(Object state change records)
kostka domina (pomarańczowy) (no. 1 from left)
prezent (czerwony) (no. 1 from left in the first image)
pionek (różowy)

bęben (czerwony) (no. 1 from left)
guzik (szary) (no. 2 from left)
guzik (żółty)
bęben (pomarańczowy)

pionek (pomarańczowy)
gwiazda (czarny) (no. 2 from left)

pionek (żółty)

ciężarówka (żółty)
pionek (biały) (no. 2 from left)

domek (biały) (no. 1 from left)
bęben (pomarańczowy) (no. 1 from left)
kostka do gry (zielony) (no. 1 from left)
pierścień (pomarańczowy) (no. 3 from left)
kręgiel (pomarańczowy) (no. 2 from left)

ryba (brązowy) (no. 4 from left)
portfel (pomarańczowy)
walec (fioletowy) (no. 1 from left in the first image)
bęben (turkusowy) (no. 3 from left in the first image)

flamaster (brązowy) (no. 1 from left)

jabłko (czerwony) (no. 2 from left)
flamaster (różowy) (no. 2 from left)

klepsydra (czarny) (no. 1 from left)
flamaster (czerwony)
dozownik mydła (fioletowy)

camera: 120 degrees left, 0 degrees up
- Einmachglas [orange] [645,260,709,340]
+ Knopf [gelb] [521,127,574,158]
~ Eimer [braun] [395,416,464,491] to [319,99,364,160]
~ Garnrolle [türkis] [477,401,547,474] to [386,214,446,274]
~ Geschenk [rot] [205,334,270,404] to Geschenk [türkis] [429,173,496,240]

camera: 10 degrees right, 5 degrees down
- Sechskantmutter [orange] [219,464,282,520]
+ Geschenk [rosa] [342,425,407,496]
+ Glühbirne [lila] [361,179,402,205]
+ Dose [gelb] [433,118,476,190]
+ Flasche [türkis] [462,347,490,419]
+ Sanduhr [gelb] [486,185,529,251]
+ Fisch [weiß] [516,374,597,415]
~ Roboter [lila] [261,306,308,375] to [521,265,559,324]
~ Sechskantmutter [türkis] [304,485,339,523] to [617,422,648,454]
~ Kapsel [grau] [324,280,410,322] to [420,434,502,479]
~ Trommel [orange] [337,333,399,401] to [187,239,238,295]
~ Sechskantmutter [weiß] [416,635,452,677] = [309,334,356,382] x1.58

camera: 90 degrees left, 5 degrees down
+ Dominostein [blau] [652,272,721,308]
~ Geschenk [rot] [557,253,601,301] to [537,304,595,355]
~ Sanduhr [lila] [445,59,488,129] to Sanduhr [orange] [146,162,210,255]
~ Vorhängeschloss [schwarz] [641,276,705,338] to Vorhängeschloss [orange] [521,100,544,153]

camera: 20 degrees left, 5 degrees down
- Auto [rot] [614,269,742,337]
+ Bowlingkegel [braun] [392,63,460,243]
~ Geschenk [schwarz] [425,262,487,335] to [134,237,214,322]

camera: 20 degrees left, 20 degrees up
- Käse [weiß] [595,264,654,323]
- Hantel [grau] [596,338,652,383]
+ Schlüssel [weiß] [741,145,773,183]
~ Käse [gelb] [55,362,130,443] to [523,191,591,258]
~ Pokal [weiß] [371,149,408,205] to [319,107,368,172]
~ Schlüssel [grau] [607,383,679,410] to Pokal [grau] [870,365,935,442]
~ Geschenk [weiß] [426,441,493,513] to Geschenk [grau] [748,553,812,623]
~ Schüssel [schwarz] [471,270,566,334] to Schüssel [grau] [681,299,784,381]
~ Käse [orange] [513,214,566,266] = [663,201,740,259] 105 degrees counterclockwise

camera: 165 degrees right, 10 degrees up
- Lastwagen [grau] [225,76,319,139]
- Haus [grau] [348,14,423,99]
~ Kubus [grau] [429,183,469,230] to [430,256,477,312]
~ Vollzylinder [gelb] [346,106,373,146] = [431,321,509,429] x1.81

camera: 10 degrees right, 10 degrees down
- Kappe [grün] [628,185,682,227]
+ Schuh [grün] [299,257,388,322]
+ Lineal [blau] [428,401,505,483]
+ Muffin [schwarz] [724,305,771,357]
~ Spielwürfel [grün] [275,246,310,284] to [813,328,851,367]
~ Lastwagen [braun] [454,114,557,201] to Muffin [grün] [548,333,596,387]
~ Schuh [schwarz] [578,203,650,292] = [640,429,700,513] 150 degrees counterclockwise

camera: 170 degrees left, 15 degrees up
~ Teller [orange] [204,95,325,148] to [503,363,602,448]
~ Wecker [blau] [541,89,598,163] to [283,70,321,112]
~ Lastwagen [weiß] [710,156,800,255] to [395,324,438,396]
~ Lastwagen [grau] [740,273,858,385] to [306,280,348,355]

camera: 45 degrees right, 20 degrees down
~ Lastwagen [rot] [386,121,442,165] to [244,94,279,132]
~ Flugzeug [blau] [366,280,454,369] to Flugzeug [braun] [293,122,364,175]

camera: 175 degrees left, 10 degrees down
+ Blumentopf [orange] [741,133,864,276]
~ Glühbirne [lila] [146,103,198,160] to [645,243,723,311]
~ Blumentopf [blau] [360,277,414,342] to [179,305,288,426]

Required work:
Repeat, exactly as they stand above, the lines from the line with "Muffin [grün] [548,333,596,387]" to the line with "camera: 175 degrees left, 10 degrees down", both lines included.

Reply:
~ Lastwagen [braun] [454,114,557,201] to Muffin [grün] [548,333,596,387]
~ Schuh [schwarz] [578,203,650,292] = [640,429,700,513] 150 degrees counterclockwise

camera: 170 degrees left, 15 degrees up
~ Teller [orange] [204,95,325,148] to [503,363,602,448]
~ Wecker [blau] [541,89,598,163] to [283,70,321,112]
~ Lastwagen [weiß] [710,156,800,255] to [395,324,438,396]
~ Lastwagen [grau] [740,273,858,385] to [306,280,348,355]

camera: 45 degrees right, 20 degrees down
~ Lastwagen [rot] [386,121,442,165] to [244,94,279,132]
~ Flugzeug [blau] [366,280,454,369] to Flugzeug [braun] [293,122,364,175]

camera: 175 degrees left, 10 degrees down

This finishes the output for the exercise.